:: Assignment ::
From the entries that follow, copy every line with the word "NMOS".
Start of Source data
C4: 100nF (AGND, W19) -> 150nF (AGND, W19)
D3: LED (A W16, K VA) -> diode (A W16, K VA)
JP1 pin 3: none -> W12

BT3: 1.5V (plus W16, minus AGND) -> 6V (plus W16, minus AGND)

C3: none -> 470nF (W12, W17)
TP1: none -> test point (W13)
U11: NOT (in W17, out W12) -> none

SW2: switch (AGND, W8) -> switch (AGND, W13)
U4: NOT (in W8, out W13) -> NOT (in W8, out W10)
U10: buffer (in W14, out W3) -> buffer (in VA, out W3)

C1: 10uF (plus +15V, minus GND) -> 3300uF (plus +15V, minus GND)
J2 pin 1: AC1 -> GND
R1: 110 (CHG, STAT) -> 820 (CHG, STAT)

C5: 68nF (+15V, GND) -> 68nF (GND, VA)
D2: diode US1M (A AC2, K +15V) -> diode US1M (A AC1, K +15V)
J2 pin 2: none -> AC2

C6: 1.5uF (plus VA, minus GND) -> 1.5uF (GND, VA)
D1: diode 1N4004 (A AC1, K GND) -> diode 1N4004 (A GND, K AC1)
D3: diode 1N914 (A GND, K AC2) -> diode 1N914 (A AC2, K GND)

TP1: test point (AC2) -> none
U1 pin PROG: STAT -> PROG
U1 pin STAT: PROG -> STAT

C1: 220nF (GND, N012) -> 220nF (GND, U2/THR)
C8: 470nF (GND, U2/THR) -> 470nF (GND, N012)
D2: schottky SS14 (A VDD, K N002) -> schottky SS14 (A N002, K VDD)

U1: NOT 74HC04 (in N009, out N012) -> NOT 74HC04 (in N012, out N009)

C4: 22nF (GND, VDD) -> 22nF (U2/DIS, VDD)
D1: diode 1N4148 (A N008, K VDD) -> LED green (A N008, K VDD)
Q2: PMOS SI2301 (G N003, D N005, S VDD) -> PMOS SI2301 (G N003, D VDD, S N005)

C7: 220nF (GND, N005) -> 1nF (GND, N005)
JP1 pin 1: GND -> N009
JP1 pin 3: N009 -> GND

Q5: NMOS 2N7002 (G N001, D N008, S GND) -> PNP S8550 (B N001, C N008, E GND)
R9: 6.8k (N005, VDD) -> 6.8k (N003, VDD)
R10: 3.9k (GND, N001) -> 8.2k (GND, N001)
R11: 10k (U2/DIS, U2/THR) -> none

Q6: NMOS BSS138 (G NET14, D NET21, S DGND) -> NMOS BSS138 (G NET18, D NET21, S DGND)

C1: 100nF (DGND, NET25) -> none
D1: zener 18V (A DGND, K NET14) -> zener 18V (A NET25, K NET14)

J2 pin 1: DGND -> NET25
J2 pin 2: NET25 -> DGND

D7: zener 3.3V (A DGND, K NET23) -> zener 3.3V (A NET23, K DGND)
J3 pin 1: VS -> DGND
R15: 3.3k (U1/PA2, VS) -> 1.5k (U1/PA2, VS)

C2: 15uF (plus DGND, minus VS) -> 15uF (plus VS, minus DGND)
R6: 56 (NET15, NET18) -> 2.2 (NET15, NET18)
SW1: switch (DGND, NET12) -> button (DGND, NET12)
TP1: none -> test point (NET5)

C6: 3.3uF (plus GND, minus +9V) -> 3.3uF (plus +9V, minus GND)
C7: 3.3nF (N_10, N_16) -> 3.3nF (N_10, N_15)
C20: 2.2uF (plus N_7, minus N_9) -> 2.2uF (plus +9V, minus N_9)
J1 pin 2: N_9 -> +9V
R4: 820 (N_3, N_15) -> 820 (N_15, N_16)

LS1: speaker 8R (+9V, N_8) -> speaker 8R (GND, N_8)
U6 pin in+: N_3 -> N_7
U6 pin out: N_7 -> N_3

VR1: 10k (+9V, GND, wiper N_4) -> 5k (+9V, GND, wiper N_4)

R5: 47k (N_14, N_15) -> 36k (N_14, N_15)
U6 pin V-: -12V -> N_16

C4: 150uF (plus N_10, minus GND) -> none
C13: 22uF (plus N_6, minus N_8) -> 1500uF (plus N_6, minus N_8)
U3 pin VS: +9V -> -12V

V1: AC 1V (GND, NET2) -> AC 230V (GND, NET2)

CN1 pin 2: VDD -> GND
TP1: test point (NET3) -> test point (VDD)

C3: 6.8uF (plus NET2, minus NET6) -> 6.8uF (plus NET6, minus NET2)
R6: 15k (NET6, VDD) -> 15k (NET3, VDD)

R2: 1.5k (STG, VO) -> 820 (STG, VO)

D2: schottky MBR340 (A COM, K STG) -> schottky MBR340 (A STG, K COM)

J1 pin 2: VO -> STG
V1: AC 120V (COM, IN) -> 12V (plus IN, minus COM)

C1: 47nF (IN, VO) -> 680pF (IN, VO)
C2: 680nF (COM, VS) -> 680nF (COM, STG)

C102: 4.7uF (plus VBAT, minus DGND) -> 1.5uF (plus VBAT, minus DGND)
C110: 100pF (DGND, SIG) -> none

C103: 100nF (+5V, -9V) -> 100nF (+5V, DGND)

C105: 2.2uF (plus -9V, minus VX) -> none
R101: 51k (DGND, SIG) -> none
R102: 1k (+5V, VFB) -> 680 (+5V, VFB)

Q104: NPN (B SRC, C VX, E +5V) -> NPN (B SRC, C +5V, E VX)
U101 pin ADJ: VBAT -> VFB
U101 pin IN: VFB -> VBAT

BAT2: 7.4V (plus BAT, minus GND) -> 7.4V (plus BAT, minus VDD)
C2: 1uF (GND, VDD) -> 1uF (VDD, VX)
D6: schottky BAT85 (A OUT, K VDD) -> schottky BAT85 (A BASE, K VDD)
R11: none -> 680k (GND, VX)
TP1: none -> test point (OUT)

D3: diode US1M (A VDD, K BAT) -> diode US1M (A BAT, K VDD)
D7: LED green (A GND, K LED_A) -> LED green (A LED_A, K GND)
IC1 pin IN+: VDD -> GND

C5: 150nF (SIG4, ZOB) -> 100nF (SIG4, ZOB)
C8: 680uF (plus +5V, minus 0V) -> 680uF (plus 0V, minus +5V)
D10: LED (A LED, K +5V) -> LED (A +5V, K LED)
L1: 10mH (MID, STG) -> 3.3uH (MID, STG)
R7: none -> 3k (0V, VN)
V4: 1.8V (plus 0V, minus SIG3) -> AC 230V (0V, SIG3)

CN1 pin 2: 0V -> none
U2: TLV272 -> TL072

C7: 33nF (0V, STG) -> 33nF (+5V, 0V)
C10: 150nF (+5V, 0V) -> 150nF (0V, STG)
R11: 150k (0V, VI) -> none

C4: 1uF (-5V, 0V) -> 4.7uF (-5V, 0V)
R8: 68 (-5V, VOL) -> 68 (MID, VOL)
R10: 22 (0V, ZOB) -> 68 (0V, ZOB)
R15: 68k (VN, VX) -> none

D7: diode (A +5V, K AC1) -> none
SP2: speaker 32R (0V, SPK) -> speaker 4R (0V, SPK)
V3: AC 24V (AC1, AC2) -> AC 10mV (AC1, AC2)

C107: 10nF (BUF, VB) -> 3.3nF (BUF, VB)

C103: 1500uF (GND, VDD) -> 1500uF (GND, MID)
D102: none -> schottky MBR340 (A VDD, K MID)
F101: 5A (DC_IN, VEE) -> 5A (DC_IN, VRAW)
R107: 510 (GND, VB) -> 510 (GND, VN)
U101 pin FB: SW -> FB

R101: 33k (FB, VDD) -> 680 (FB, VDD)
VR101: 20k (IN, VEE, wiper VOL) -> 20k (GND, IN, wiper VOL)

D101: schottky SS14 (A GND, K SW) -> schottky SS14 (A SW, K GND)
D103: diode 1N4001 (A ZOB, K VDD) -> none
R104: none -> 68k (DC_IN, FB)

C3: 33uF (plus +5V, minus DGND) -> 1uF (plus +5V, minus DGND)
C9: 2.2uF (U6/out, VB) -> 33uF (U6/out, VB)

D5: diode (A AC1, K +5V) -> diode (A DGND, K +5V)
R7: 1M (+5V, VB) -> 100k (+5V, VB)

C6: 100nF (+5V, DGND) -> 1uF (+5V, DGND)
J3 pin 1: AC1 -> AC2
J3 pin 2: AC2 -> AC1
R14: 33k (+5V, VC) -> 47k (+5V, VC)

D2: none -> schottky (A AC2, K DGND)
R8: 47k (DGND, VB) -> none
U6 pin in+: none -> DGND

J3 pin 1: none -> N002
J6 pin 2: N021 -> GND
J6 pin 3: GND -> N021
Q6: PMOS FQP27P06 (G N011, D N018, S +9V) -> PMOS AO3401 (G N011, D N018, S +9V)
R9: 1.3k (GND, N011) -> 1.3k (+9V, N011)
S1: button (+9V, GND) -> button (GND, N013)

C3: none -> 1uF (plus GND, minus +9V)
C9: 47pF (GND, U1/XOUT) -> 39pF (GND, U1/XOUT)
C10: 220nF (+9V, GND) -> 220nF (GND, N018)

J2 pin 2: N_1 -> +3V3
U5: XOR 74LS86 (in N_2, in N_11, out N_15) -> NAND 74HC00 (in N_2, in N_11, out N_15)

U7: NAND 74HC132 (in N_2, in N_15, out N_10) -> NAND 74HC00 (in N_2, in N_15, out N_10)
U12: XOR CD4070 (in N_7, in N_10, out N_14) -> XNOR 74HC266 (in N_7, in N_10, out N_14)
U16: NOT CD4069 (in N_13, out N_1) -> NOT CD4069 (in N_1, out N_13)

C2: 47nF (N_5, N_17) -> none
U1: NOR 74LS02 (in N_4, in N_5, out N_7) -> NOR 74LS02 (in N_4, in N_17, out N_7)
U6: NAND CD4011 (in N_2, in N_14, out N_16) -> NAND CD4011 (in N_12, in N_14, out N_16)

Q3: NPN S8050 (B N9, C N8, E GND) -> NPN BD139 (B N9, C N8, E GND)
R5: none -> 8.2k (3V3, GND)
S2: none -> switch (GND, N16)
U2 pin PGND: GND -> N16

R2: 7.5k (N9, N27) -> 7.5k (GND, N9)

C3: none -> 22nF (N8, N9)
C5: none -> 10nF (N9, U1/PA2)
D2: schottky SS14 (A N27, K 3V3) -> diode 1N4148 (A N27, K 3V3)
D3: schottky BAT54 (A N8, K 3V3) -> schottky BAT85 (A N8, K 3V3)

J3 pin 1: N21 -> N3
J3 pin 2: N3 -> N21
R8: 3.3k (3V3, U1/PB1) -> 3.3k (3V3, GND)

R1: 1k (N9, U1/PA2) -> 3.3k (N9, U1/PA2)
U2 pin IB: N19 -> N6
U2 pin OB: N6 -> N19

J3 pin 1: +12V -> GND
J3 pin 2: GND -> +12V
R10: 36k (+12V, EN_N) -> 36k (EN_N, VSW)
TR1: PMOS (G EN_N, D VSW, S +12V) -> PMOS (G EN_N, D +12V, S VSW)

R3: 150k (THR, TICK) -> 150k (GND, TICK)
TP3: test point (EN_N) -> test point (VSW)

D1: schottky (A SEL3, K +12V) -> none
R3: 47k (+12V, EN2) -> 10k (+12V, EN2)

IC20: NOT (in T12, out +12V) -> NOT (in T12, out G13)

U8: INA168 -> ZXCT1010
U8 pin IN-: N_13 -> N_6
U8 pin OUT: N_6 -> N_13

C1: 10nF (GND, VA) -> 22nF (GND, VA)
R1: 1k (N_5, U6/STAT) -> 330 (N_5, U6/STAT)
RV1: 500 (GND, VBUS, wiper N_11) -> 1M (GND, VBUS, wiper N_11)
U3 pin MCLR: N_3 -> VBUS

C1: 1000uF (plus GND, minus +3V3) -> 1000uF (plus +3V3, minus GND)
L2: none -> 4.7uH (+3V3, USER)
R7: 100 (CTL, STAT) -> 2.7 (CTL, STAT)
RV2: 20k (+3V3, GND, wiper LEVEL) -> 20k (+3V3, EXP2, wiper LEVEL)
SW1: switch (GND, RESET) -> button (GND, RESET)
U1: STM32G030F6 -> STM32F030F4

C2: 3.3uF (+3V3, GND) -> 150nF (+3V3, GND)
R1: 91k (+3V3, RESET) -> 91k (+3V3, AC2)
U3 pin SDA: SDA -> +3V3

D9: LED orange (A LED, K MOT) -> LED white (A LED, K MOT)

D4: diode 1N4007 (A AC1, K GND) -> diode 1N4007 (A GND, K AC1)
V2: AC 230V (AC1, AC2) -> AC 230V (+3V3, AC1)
End of Source data
:: Expected answer ::
Q5: NMOS 2N7002 (G N001, D N008, S GND) -> PNP S8550 (B N001, C N008, E GND)
Q6: NMOS BSS138 (G NET14, D NET21, S DGND) -> NMOS BSS138 (G NET18, D NET21, S DGND)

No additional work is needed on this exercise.